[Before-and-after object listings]
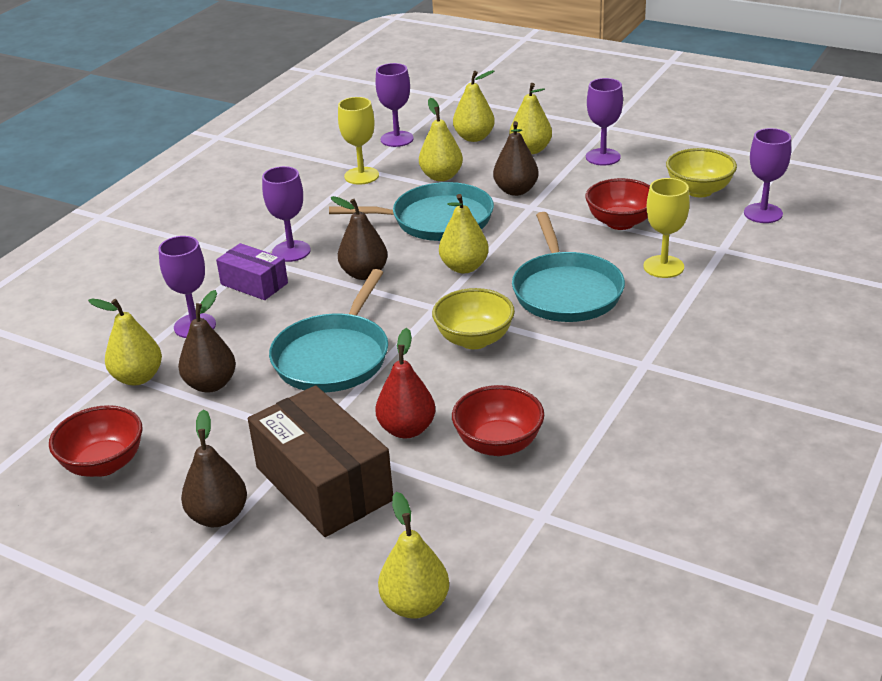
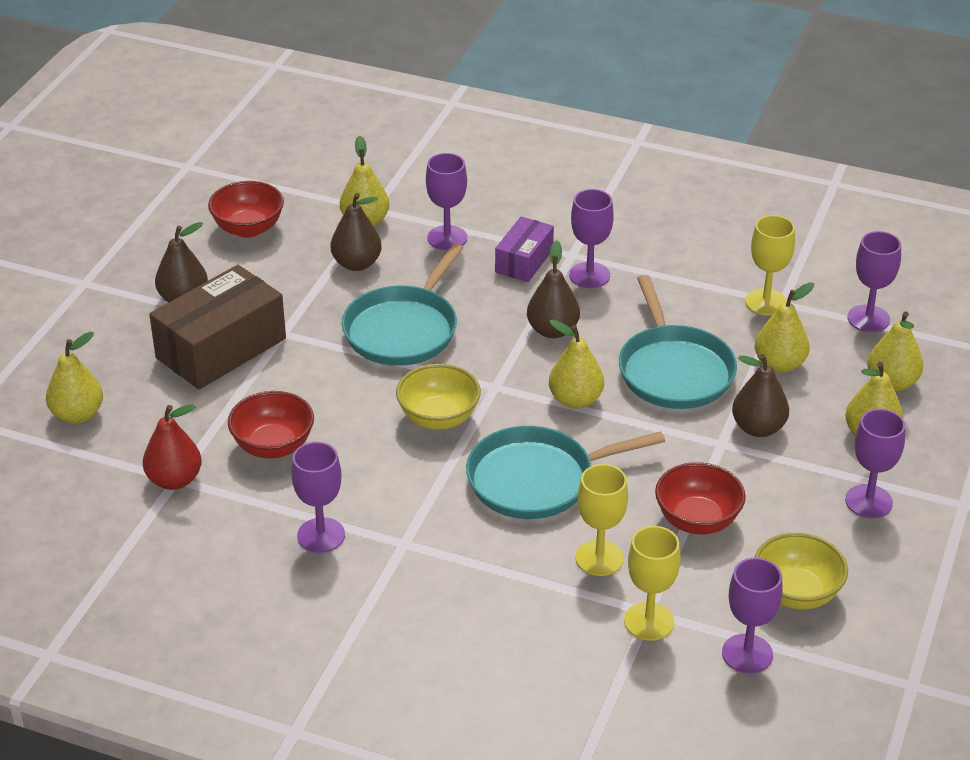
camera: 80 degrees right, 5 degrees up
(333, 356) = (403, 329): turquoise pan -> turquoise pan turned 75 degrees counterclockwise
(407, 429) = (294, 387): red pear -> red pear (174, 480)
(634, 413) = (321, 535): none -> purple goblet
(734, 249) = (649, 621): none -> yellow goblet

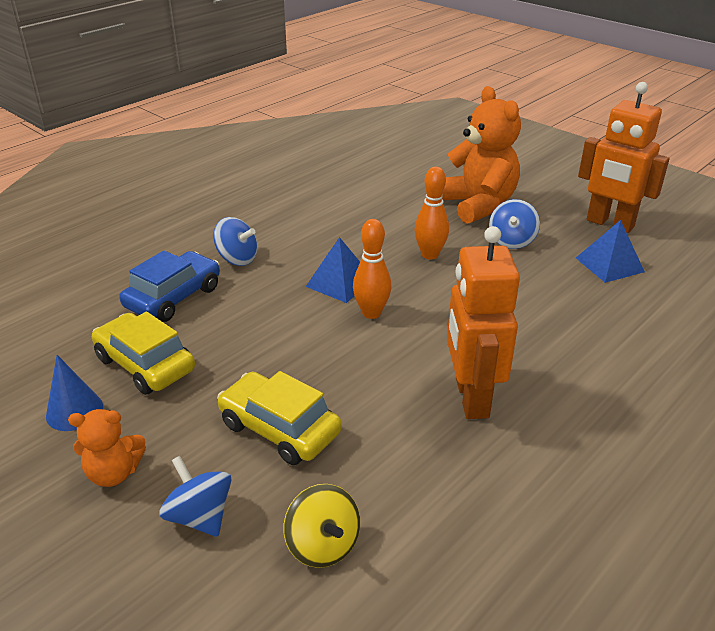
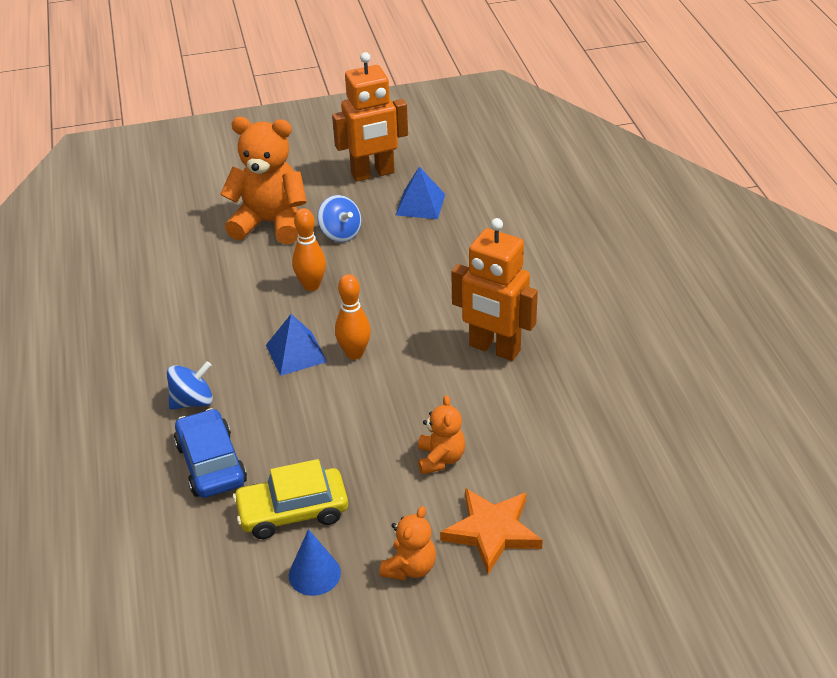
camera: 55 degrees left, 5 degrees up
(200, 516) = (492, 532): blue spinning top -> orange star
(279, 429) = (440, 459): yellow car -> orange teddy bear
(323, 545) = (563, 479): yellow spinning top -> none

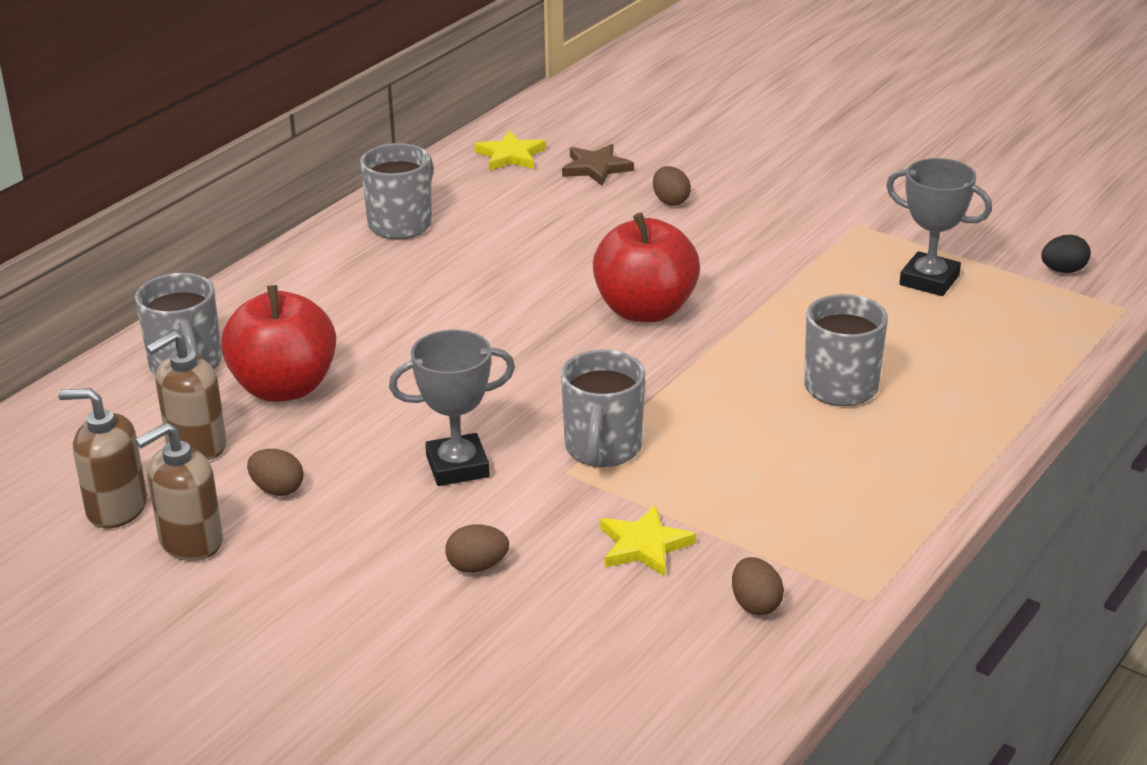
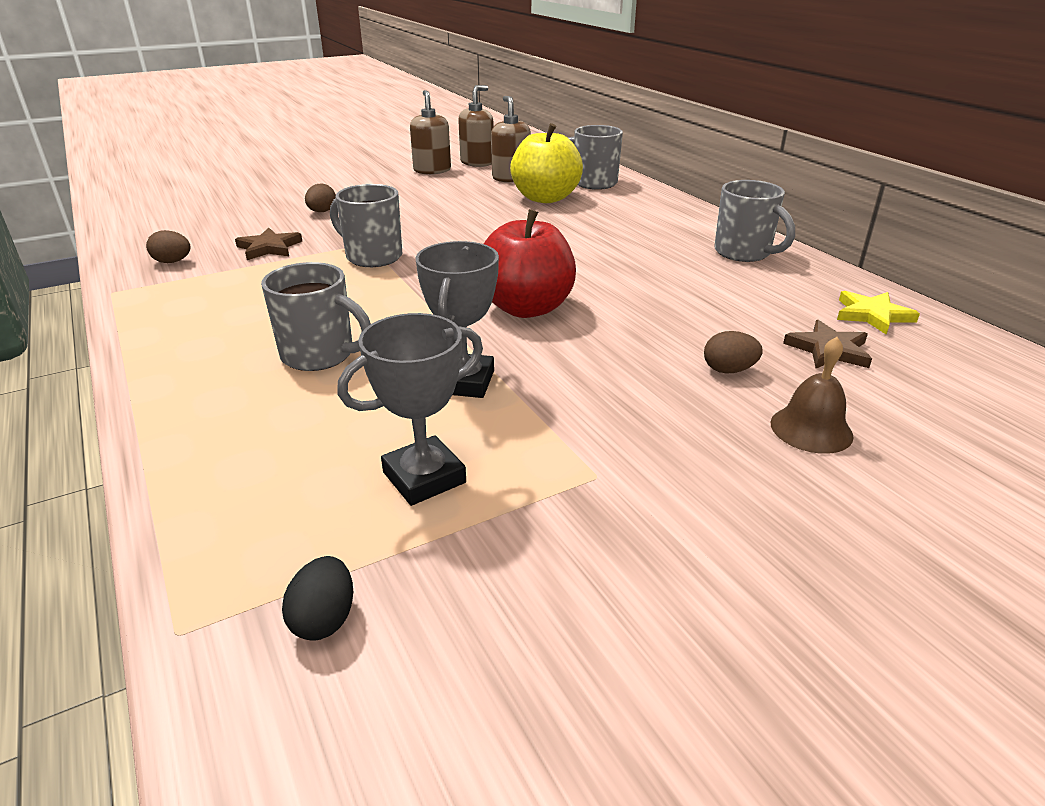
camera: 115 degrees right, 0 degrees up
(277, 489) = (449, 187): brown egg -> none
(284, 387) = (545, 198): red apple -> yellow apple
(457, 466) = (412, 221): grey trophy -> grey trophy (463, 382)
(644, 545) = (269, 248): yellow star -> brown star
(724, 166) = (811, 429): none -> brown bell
==
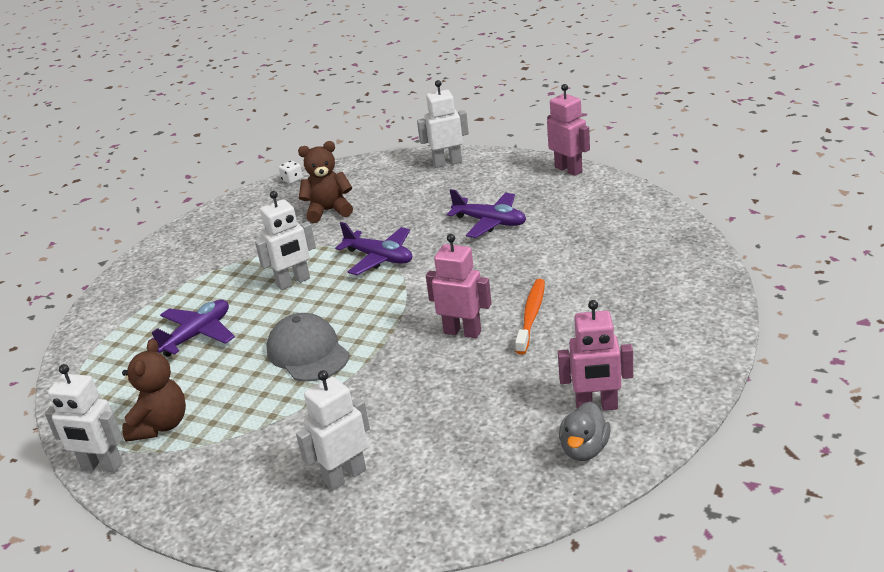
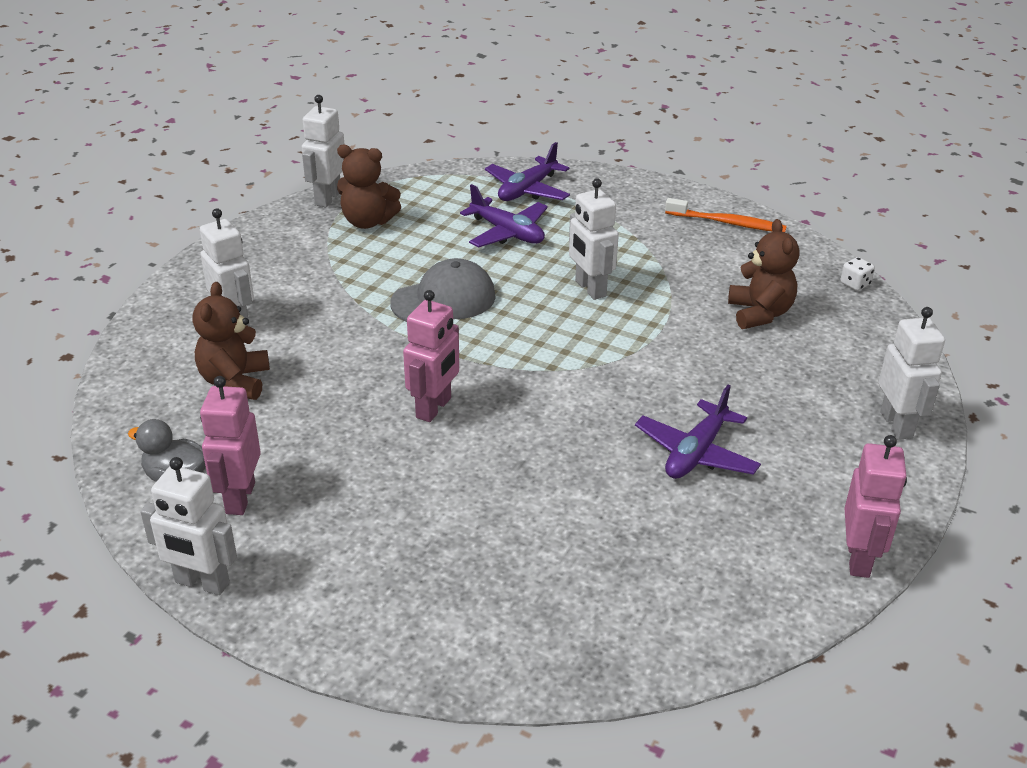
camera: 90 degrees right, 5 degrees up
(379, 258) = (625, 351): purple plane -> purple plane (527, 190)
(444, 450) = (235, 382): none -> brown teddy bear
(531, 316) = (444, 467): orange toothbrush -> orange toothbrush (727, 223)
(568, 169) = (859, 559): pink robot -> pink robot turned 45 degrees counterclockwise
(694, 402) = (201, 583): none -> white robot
...
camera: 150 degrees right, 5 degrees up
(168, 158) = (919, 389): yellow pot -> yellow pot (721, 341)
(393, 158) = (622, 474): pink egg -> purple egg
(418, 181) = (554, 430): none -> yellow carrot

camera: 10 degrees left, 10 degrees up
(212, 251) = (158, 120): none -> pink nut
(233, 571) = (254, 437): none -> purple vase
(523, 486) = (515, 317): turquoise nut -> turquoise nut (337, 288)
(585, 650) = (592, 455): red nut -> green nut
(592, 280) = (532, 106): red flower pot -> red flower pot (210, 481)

**Work request:**
Once you have read the records above, say how many of their lines contain the word "orange", giving only that figure.

**Response to this task:**
3